### Work required
Word for word, restate the listing that follows and leave out the images.

### Dataset section
________________________

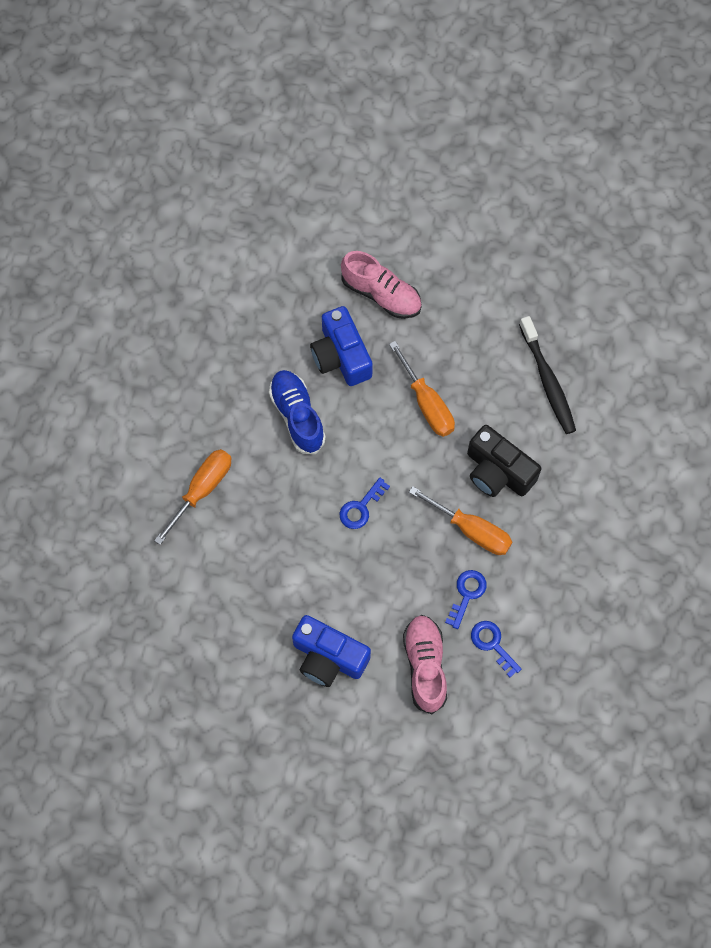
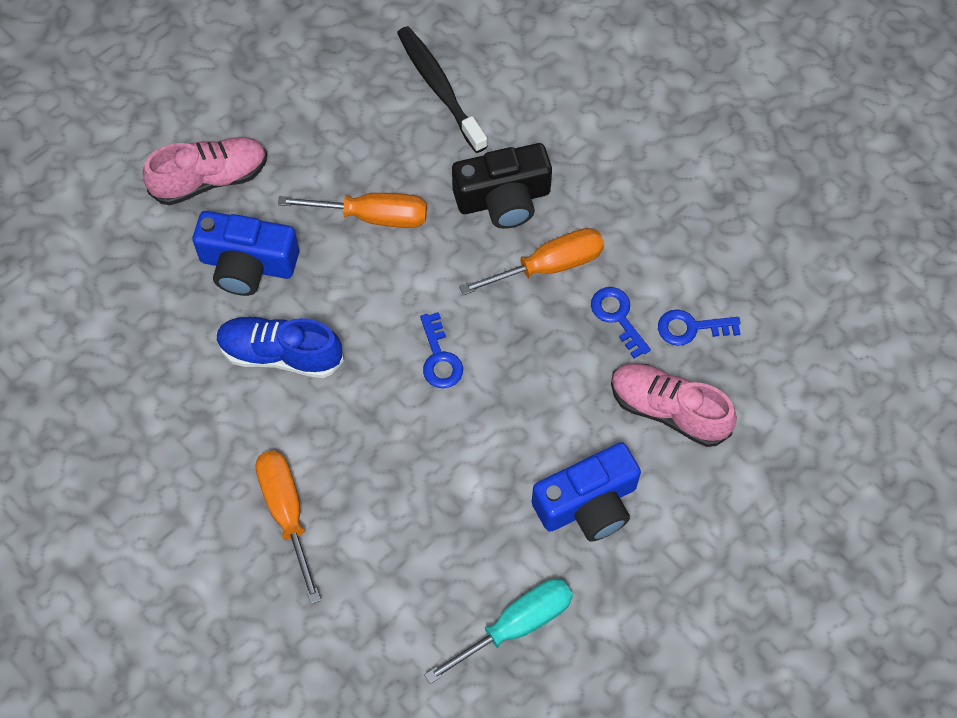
camera: 55 degrees left, 5 degrees down
black toothbrush [519,316,576,434] -> black toothbrush turned 135 degrees counterclockwise [397,26,488,153]
none -> turquoise screwdriver [424,579,573,684]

________________________

### Expected output
camera: 55 degrees left, 5 degrees down
black toothbrush [519,316,576,434] -> black toothbrush turned 135 degrees counterclockwise [397,26,488,153]
none -> turquoise screwdriver [424,579,573,684]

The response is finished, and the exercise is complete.